RECORDS SHOWN
○ ○ ○ ○ ○

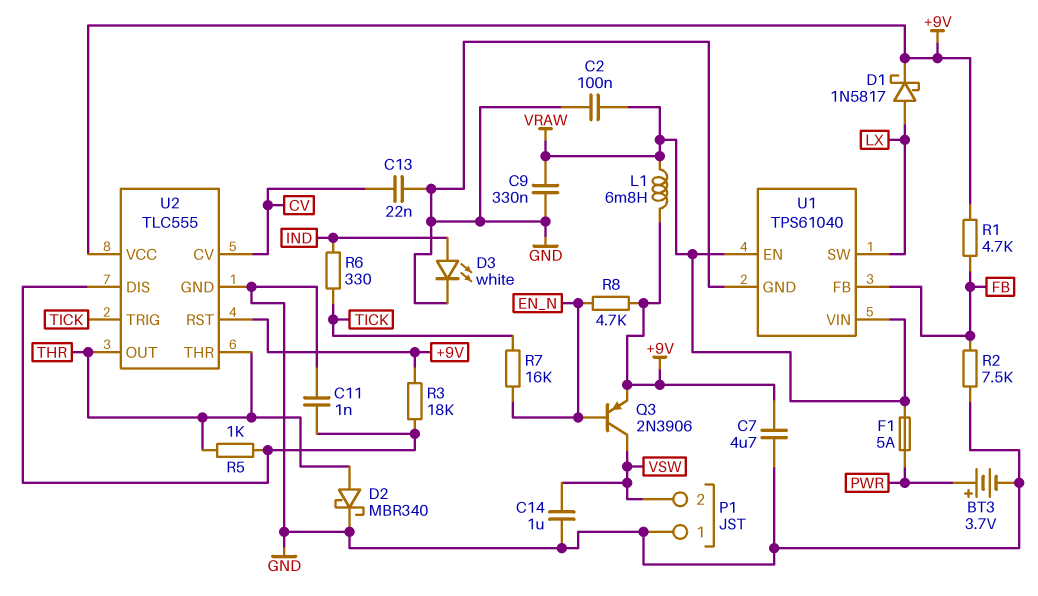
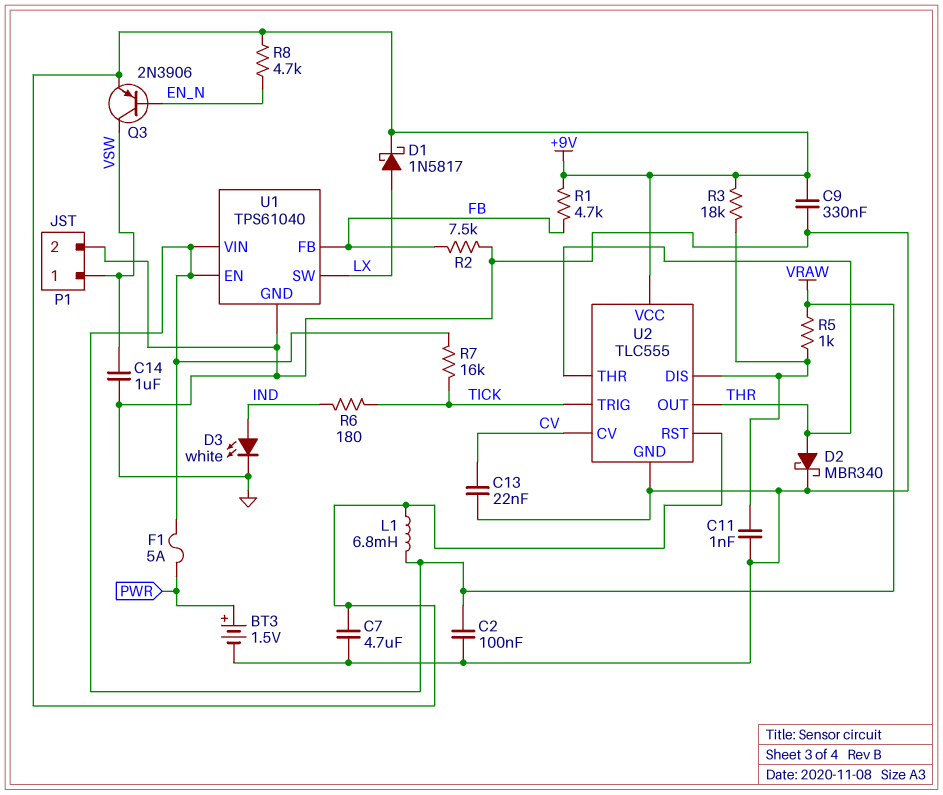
BT3: 3.7V (plus PWR, minus GND) -> 1.5V (plus PWR, minus GND)
C9: 330nF (GND, VRAW) -> 330nF (+9V, GND)
P1 pin 1: GND -> VSW
P1 pin 2: VSW -> GND
R5: 1k (THR, U2/DIS) -> 1k (U2/DIS, VRAW)
R6: 330 (IND, TICK) -> 180 (IND, TICK)
R7: 16k (EN_N, TICK) -> 16k (TICK, VRAW)

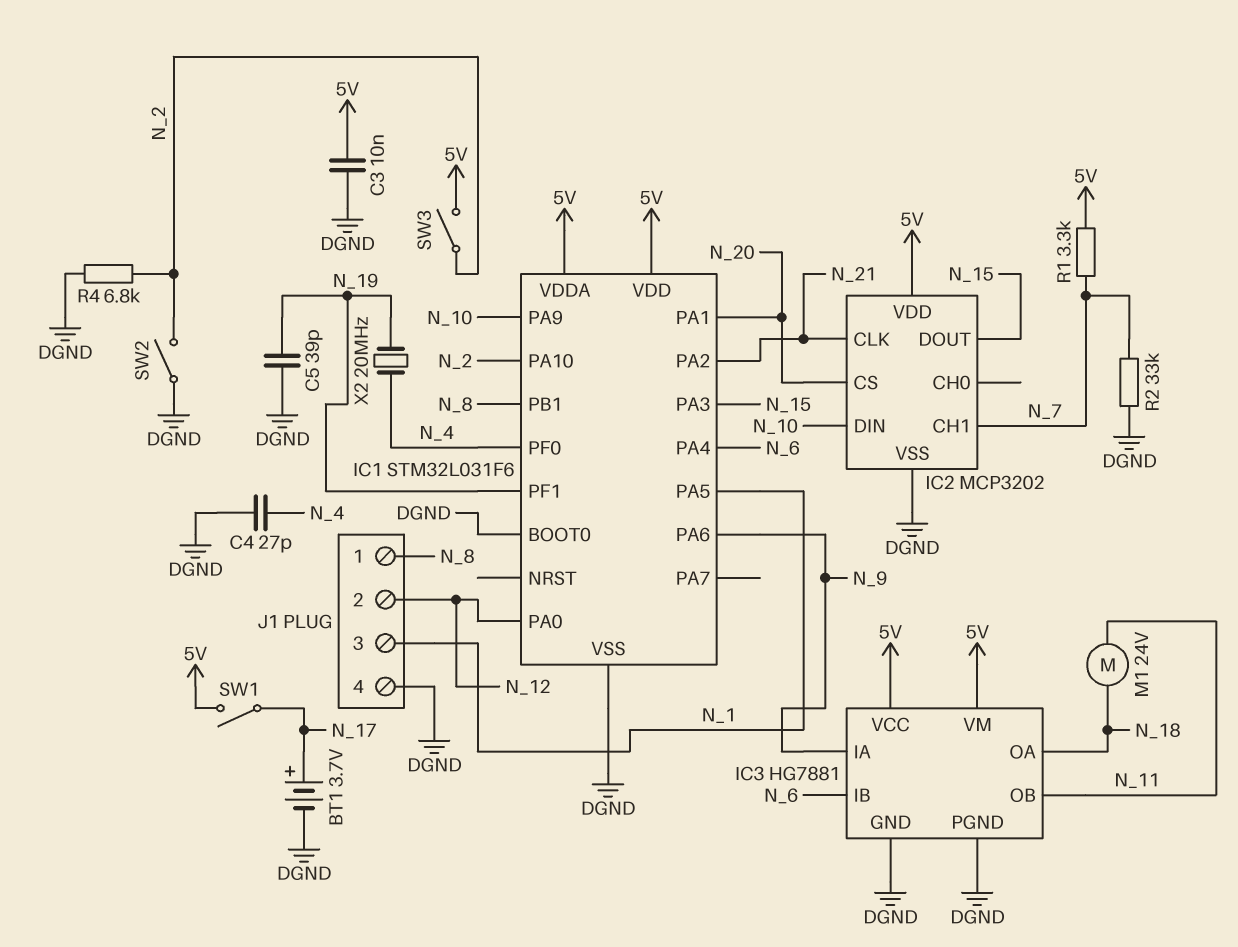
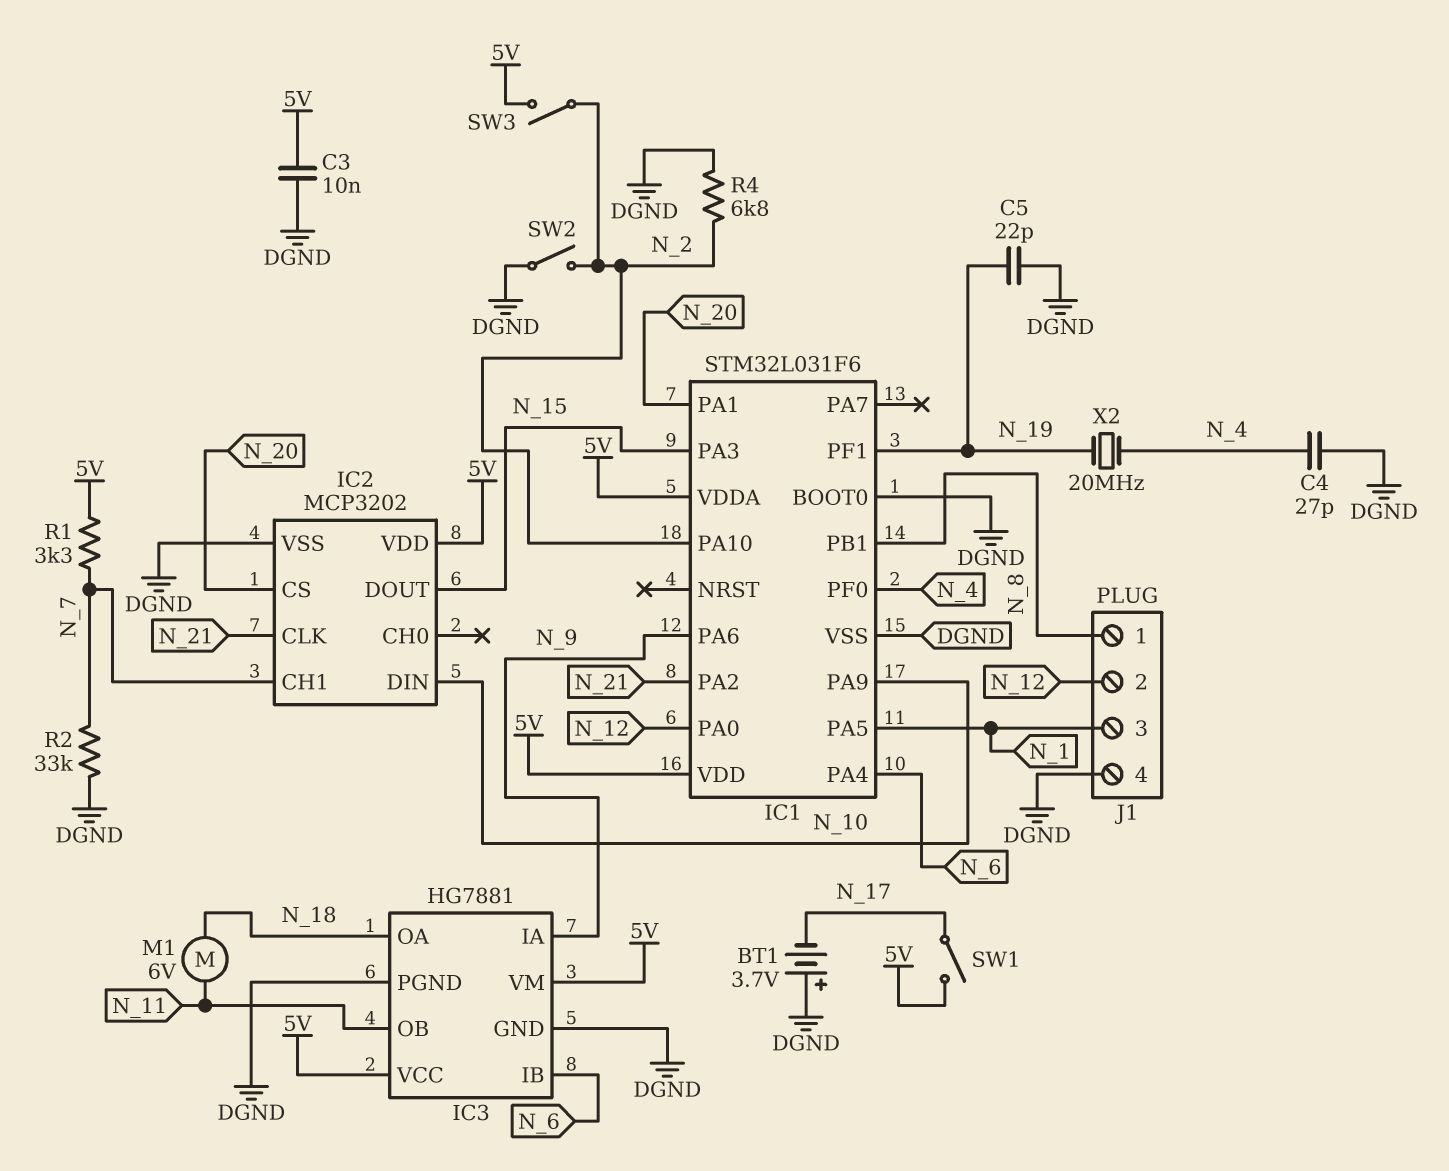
BT1: 3.7V (plus N_17, minus DGND) -> 3.7V (plus DGND, minus N_17)
C5: 39pF (DGND, N_19) -> 22pF (DGND, N_19)
M1: motor 24V (N_11, N_18) -> motor 6V (N_11, N_18)

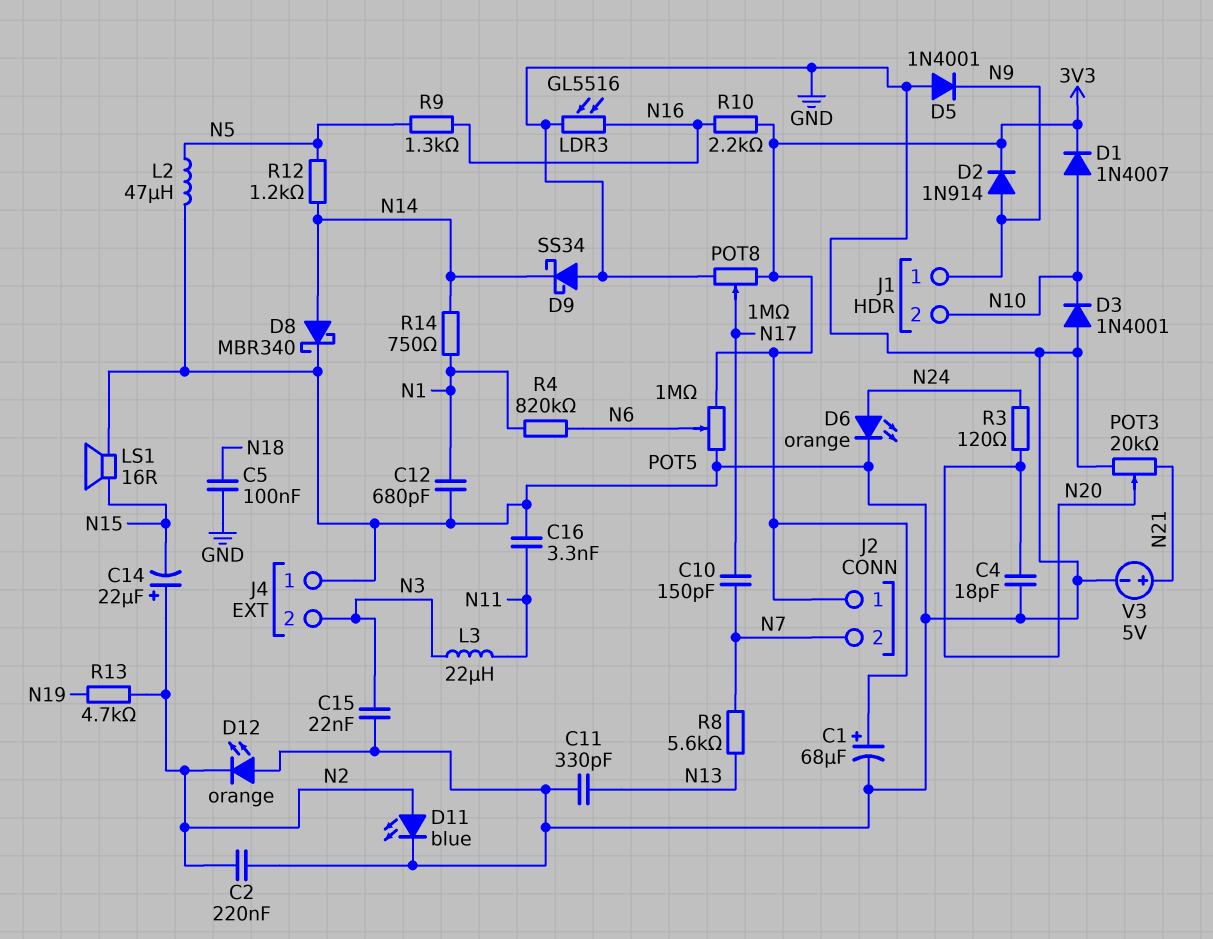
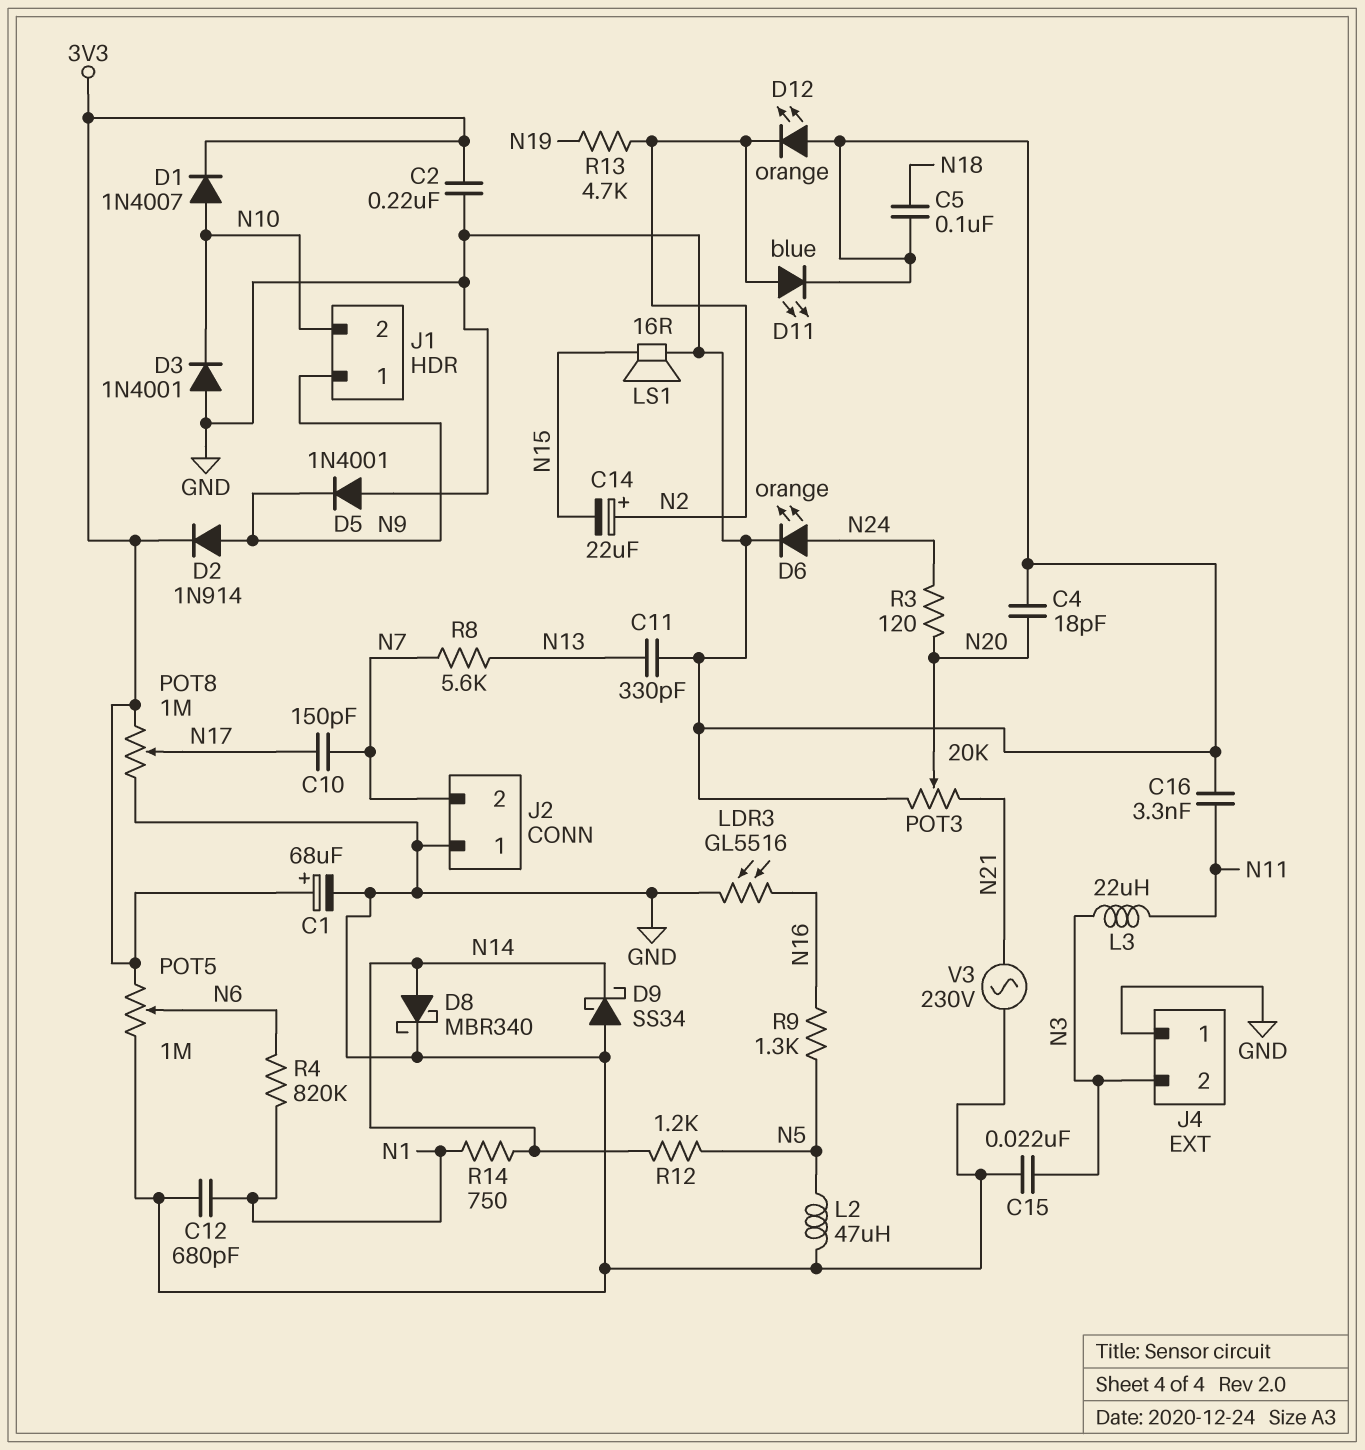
C2: 220nF (GND, N2) -> 220nF (3V3, GND)
J2 pin 1: 3V3 -> GND
R10: 2.2k (3V3, N16) -> none
V3: 5V (plus N21, minus GND) -> AC 230V (GND, N21)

○ ○ ○ ○ ○

Scan the records above for the word "plus". Copy each line that has it.

BT3: 3.7V (plus PWR, minus GND) -> 1.5V (plus PWR, minus GND)
BT1: 3.7V (plus N_17, minus DGND) -> 3.7V (plus DGND, minus N_17)
V3: 5V (plus N21, minus GND) -> AC 230V (GND, N21)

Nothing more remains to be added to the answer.